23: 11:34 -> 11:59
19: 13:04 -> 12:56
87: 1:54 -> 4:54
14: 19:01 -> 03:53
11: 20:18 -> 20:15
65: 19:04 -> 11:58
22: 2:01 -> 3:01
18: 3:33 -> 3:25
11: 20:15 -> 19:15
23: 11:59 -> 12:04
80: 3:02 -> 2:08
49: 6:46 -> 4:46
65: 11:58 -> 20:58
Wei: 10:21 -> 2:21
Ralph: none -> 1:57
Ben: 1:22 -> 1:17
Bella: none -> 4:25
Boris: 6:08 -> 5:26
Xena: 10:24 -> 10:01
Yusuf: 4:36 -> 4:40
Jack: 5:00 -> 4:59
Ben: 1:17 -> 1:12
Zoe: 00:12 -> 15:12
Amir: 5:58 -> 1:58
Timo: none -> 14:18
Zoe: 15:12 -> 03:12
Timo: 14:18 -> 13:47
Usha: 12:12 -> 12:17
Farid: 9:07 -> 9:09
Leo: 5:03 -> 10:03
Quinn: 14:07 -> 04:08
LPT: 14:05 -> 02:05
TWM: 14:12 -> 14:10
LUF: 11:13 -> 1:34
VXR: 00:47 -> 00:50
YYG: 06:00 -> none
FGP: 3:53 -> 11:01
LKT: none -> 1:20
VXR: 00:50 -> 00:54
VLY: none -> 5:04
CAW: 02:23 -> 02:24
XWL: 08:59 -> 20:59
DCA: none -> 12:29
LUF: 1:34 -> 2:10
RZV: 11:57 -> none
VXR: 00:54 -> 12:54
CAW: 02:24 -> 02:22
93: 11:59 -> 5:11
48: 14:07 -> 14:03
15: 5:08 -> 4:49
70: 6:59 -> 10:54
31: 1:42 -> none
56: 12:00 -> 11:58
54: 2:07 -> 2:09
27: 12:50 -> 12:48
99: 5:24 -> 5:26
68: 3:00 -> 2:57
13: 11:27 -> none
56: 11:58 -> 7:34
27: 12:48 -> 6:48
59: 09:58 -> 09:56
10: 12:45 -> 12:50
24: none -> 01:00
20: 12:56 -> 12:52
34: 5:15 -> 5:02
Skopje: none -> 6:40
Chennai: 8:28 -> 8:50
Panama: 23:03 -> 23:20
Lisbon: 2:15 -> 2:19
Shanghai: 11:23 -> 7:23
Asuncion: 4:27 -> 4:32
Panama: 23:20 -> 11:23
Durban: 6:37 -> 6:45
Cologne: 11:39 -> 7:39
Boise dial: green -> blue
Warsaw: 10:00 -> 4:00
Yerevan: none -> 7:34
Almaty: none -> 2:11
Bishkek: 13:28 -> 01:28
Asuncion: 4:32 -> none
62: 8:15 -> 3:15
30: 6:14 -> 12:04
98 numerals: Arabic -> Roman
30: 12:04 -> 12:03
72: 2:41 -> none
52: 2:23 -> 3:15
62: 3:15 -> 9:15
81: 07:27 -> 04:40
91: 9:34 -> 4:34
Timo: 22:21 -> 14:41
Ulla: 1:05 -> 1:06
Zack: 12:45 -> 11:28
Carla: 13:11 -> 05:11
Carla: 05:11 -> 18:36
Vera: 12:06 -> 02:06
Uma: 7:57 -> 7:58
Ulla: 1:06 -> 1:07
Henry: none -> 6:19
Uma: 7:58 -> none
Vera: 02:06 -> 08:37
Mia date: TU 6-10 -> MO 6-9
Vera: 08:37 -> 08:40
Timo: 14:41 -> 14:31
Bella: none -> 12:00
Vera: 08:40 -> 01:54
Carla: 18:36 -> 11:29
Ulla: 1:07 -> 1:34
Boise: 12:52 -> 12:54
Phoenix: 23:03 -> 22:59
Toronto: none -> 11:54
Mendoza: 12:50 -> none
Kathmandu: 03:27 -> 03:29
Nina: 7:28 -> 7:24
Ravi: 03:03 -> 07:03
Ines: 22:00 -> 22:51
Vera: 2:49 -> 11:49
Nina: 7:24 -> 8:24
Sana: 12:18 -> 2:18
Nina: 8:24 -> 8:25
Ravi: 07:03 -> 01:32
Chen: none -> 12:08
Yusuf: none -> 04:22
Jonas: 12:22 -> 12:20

* Directions *
Could you render every line of the material above as a JSON list of strings, with one string per line and any blank lines left out?

* Answer for this exercise *
[
  "23: 11:34 -> 11:59",
  "19: 13:04 -> 12:56",
  "87: 1:54 -> 4:54",
  "14: 19:01 -> 03:53",
  "11: 20:18 -> 20:15",
  "65: 19:04 -> 11:58",
  "22: 2:01 -> 3:01",
  "18: 3:33 -> 3:25",
  "11: 20:15 -> 19:15",
  "23: 11:59 -> 12:04",
  "80: 3:02 -> 2:08",
  "49: 6:46 -> 4:46",
  "65: 11:58 -> 20:58",
  "Wei: 10:21 -> 2:21",
  "Ralph: none -> 1:57",
  "Ben: 1:22 -> 1:17",
  "Bella: none -> 4:25",
  "Boris: 6:08 -> 5:26",
  "Xena: 10:24 -> 10:01",
  "Yusuf: 4:36 -> 4:40",
  "Jack: 5:00 -> 4:59",
  "Ben: 1:17 -> 1:12",
  "Zoe: 00:12 -> 15:12",
  "Amir: 5:58 -> 1:58",
  "Timo: none -> 14:18",
  "Zoe: 15:12 -> 03:12",
  "Timo: 14:18 -> 13:47",
  "Usha: 12:12 -> 12:17",
  "Farid: 9:07 -> 9:09",
  "Leo: 5:03 -> 10:03",
  "Quinn: 14:07 -> 04:08",
  "LPT: 14:05 -> 02:05",
  "TWM: 14:12 -> 14:10",
  "LUF: 11:13 -> 1:34",
  "VXR: 00:47 -> 00:50",
  "YYG: 06:00 -> none",
  "FGP: 3:53 -> 11:01",
  "LKT: none -> 1:20",
  "VXR: 00:50 -> 00:54",
  "VLY: none -> 5:04",
  "CAW: 02:23 -> 02:24",
  "XWL: 08:59 -> 20:59",
  "DCA: none -> 12:29",
  "LUF: 1:34 -> 2:10",
  "RZV: 11:57 -> none",
  "VXR: 00:54 -> 12:54",
  "CAW: 02:24 -> 02:22",
  "93: 11:59 -> 5:11",
  "48: 14:07 -> 14:03",
  "15: 5:08 -> 4:49",
  "70: 6:59 -> 10:54",
  "31: 1:42 -> none",
  "56: 12:00 -> 11:58",
  "54: 2:07 -> 2:09",
  "27: 12:50 -> 12:48",
  "99: 5:24 -> 5:26",
  "68: 3:00 -> 2:57",
  "13: 11:27 -> none",
  "56: 11:58 -> 7:34",
  "27: 12:48 -> 6:48",
  "59: 09:58 -> 09:56",
  "10: 12:45 -> 12:50",
  "24: none -> 01:00",
  "20: 12:56 -> 12:52",
  "34: 5:15 -> 5:02",
  "Skopje: none -> 6:40",
  "Chennai: 8:28 -> 8:50",
  "Panama: 23:03 -> 23:20",
  "Lisbon: 2:15 -> 2:19",
  "Shanghai: 11:23 -> 7:23",
  "Asuncion: 4:27 -> 4:32",
  "Panama: 23:20 -> 11:23",
  "Durban: 6:37 -> 6:45",
  "Cologne: 11:39 -> 7:39",
  "Boise dial: green -> blue",
  "Warsaw: 10:00 -> 4:00",
  "Yerevan: none -> 7:34",
  "Almaty: none -> 2:11",
  "Bishkek: 13:28 -> 01:28",
  "Asuncion: 4:32 -> none",
  "62: 8:15 -> 3:15",
  "30: 6:14 -> 12:04",
  "98 numerals: Arabic -> Roman",
  "30: 12:04 -> 12:03",
  "72: 2:41 -> none",
  "52: 2:23 -> 3:15",
  "62: 3:15 -> 9:15",
  "81: 07:27 -> 04:40",
  "91: 9:34 -> 4:34",
  "Timo: 22:21 -> 14:41",
  "Ulla: 1:05 -> 1:06",
  "Zack: 12:45 -> 11:28",
  "Carla: 13:11 -> 05:11",
  "Carla: 05:11 -> 18:36",
  "Vera: 12:06 -> 02:06",
  "Uma: 7:57 -> 7:58",
  "Ulla: 1:06 -> 1:07",
  "Henry: none -> 6:19",
  "Uma: 7:58 -> none",
  "Vera: 02:06 -> 08:37",
  "Mia date: TU 6-10 -> MO 6-9",
  "Vera: 08:37 -> 08:40",
  "Timo: 14:41 -> 14:31",
  "Bella: none -> 12:00",
  "Vera: 08:40 -> 01:54",
  "Carla: 18:36 -> 11:29",
  "Ulla: 1:07 -> 1:34",
  "Boise: 12:52 -> 12:54",
  "Phoenix: 23:03 -> 22:59",
  "Toronto: none -> 11:54",
  "Mendoza: 12:50 -> none",
  "Kathmandu: 03:27 -> 03:29",
  "Nina: 7:28 -> 7:24",
  "Ravi: 03:03 -> 07:03",
  "Ines: 22:00 -> 22:51",
  "Vera: 2:49 -> 11:49",
  "Nina: 7:24 -> 8:24",
  "Sana: 12:18 -> 2:18",
  "Nina: 8:24 -> 8:25",
  "Ravi: 07:03 -> 01:32",
  "Chen: none -> 12:08",
  "Yusuf: none -> 04:22",
  "Jonas: 12:22 -> 12:20"
]